[DATA IN THIS EXERCISE — start]

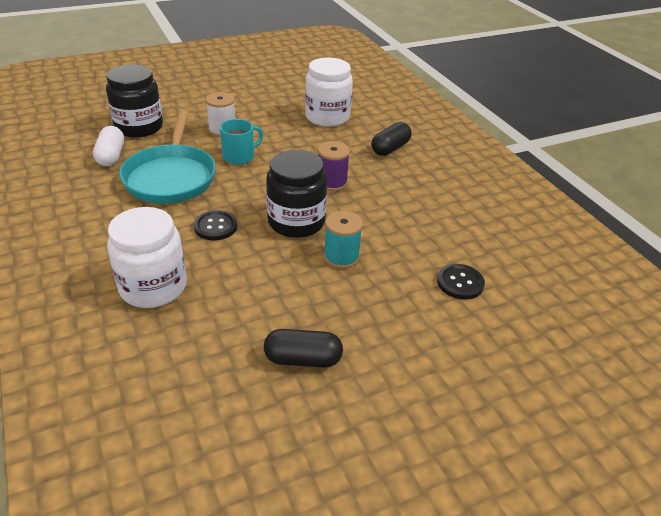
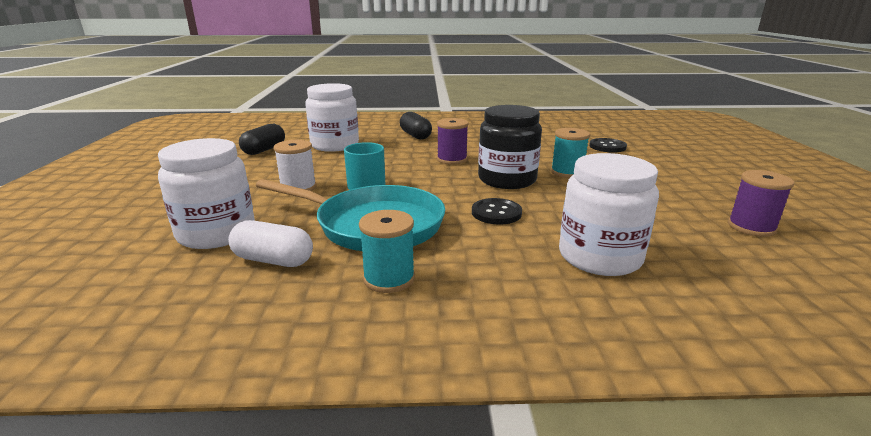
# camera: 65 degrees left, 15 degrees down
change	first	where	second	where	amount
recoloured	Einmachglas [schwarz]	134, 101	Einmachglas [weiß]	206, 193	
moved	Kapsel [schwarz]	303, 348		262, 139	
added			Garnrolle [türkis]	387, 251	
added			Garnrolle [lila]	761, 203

[DATA IN THIS EXERCISE — finish]

## TASK DESCRIPTION:
Transcribe the listing in full. Omit the pictures and keep every line exact.

## TASK OUTPUT:
# camera: 65 degrees left, 15 degrees down
change	first	where	second	where	amount
recoloured	Einmachglas [schwarz]	134, 101	Einmachglas [weiß]	206, 193	
moved	Kapsel [schwarz]	303, 348		262, 139	
added			Garnrolle [türkis]	387, 251	
added			Garnrolle [lila]	761, 203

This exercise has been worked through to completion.